▼▼▼

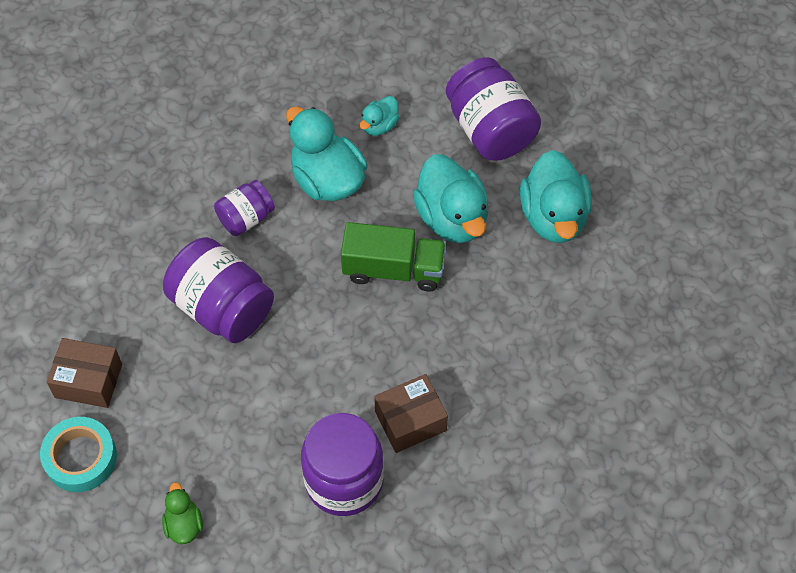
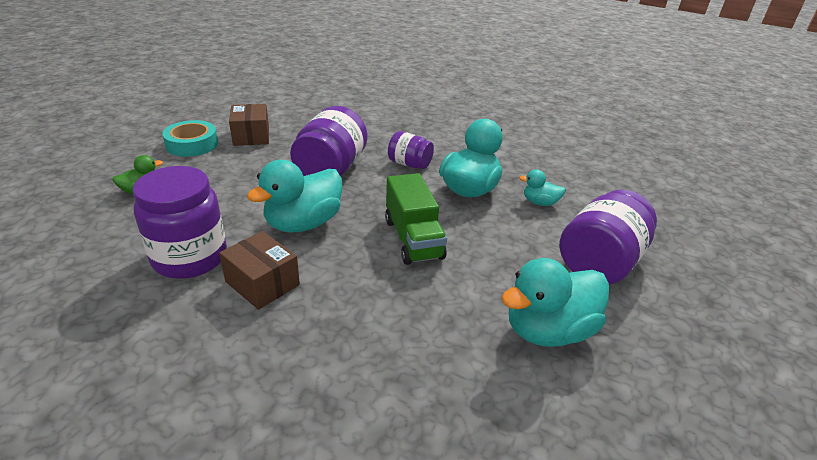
camera: 65 degrees right, 25 degrees down
turquoise duck [413,154,488,243] -> turquoise duck moved to [247,160,342,233]

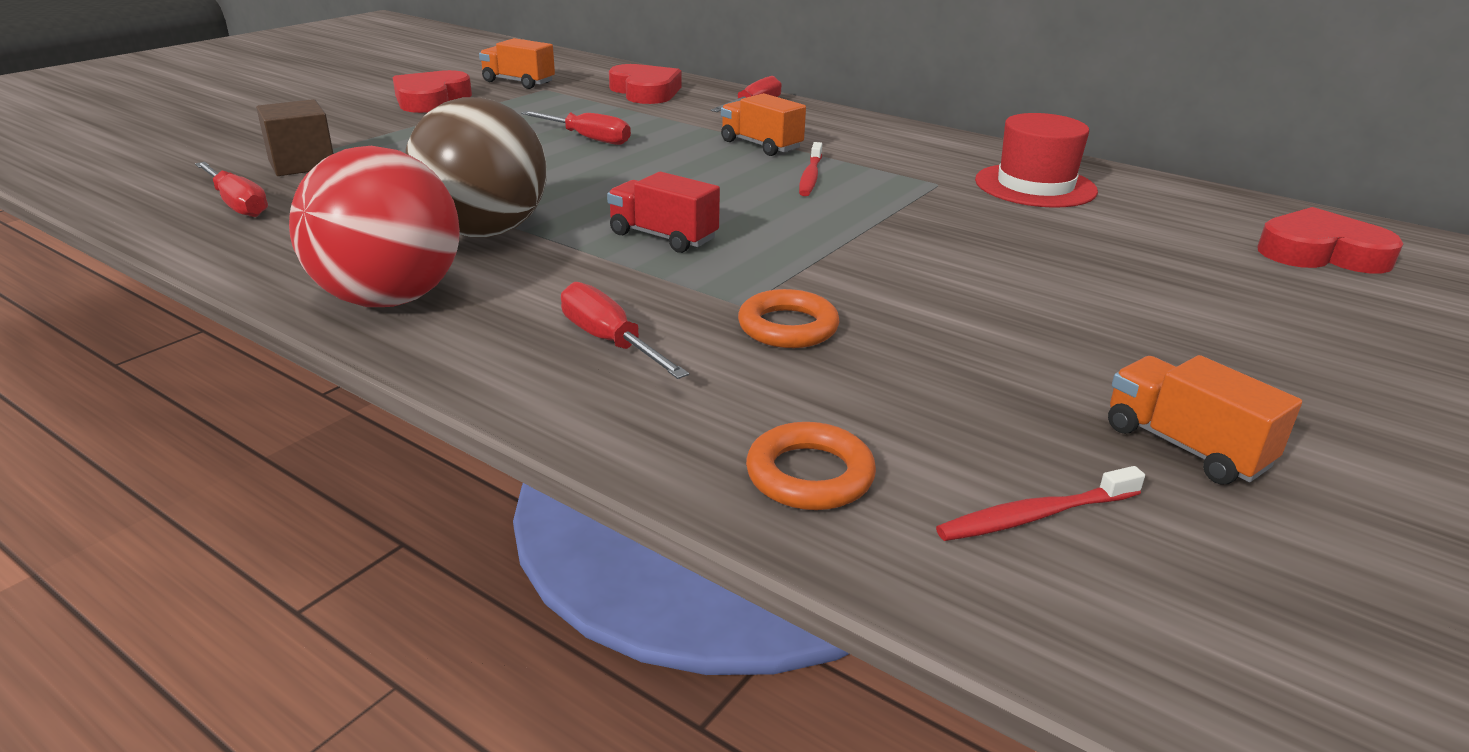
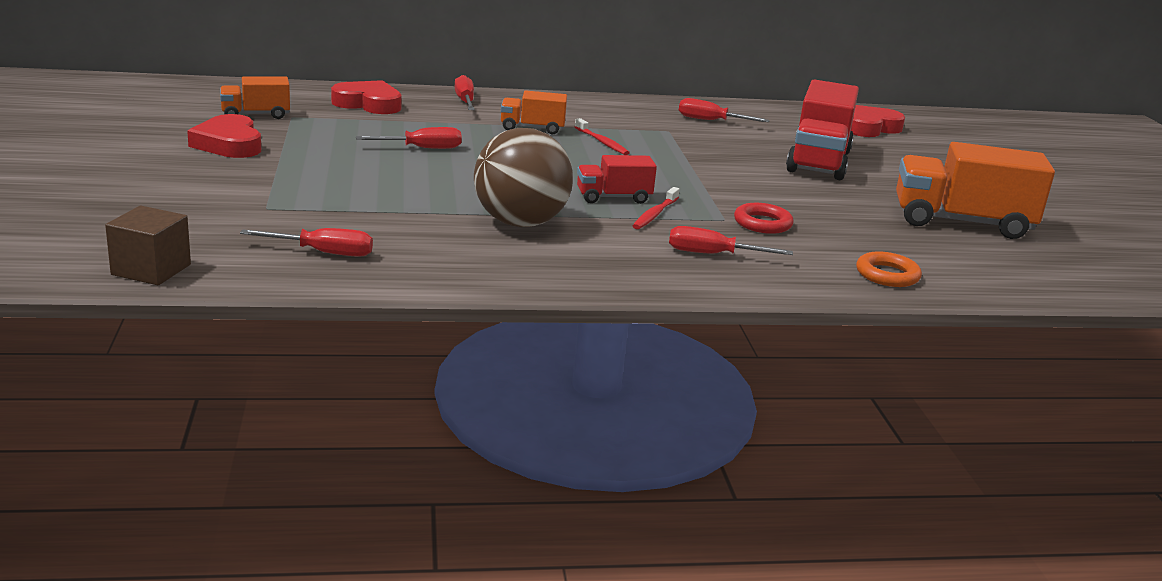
camera: 45 degrees left, 5 degrees down
brown cube [256,99,334,176] -> brown cube moved to [105,206,191,285]
red ball [289,146,460,307] -> none
orange ring [738,289,840,348] -> red ring [734,203,794,234]
red toothbrush [936,466,1145,541] -> red toothbrush moved to [632,187,680,229]
red hat [975,113,1098,208] -> red screwdriver [679,98,770,122]
orange truck [1108,355,1302,484] -> orange truck [896,142,1055,239], size x1.87
none -> red truck [786,80,859,180]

▲▲▲

EXERCISE DIRECTIONS — Return, from the material above, every line with the word "degrees".

PROBLEM SOLUTION —
camera: 65 degrees right, 25 degrees down
camera: 45 degrees left, 5 degrees down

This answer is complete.